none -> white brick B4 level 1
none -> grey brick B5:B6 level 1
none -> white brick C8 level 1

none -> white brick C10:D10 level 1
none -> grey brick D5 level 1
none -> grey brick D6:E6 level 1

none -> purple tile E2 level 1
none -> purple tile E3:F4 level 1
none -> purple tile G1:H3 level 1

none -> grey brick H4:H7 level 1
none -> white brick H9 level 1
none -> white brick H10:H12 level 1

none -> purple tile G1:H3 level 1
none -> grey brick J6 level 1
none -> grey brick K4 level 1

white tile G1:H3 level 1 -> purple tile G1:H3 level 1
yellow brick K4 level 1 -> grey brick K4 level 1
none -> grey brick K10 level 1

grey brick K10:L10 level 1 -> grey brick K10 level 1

==*==

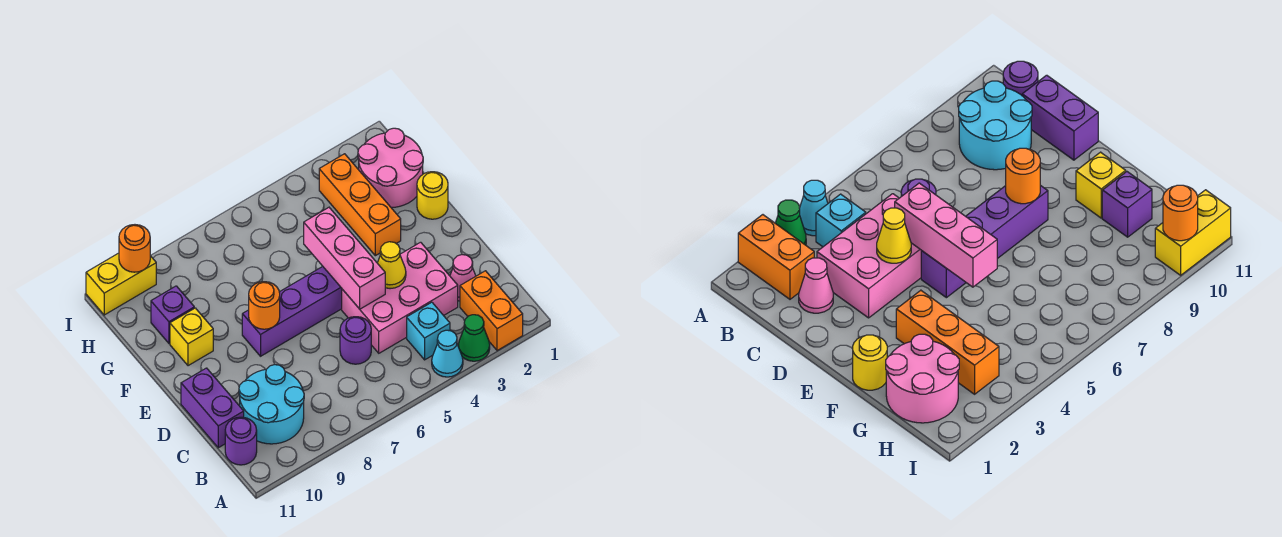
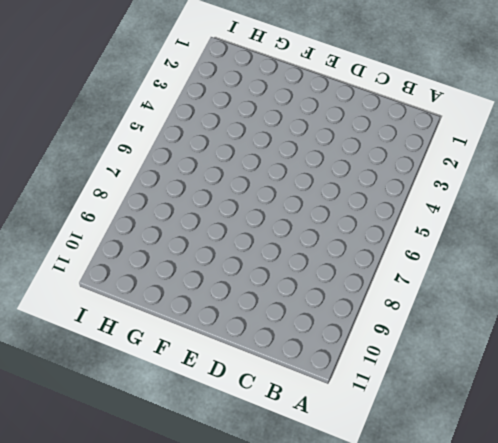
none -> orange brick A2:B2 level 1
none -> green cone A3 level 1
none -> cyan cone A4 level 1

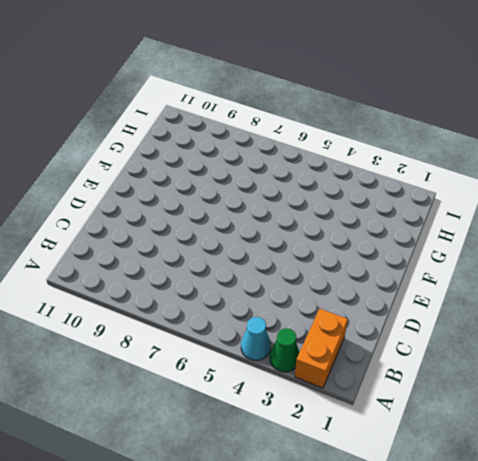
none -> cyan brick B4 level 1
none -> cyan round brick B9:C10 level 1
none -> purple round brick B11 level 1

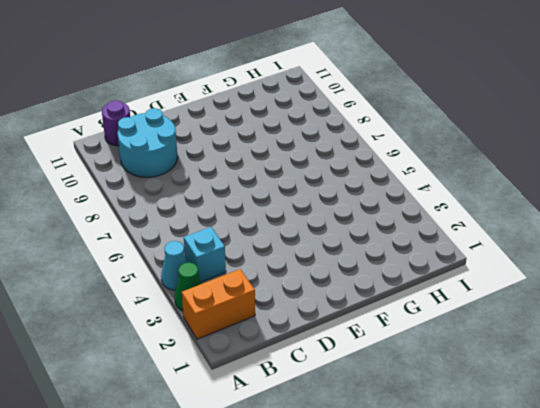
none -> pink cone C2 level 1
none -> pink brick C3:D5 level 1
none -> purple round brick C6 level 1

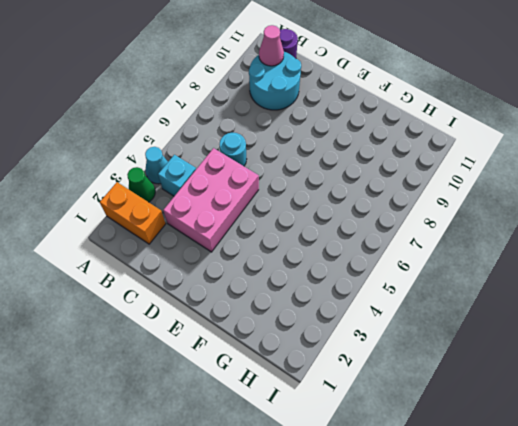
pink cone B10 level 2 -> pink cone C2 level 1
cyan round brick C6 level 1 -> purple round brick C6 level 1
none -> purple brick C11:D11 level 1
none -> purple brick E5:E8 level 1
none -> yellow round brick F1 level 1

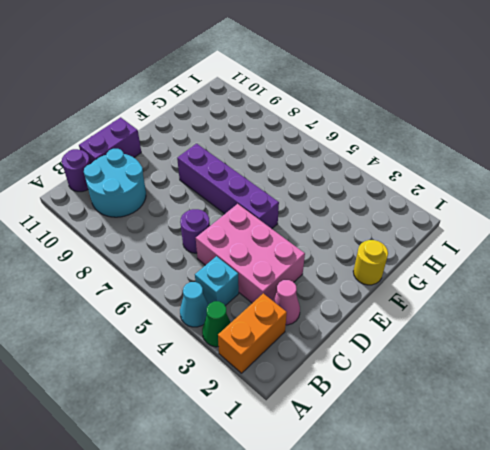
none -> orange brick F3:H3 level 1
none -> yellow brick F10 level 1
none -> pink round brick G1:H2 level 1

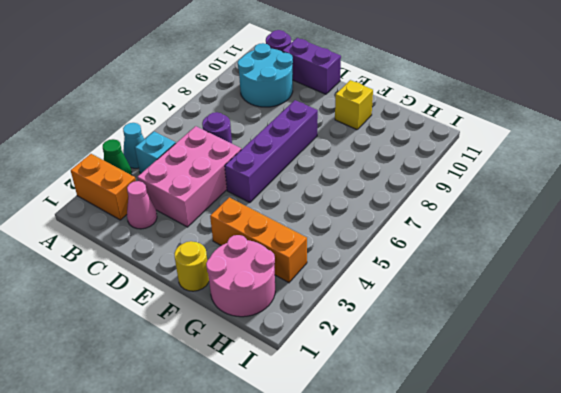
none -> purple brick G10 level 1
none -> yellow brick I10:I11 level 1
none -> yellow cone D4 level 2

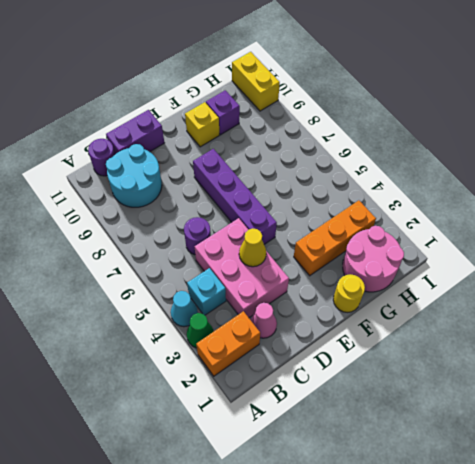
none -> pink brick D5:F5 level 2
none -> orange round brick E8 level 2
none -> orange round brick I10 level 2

==*==

__WHAT THE TASK REQUIRES__:
From the material above, give again exactly the lines from the one that contains "pink cone B10 level 2 -> pink cone C2 level 1" through the one that contains "none -> yellow brick F10 level 1", and leave out the pictures.

__WRITTEN ANSWER__:
pink cone B10 level 2 -> pink cone C2 level 1
cyan round brick C6 level 1 -> purple round brick C6 level 1
none -> purple brick C11:D11 level 1
none -> purple brick E5:E8 level 1
none -> yellow round brick F1 level 1

none -> orange brick F3:H3 level 1
none -> yellow brick F10 level 1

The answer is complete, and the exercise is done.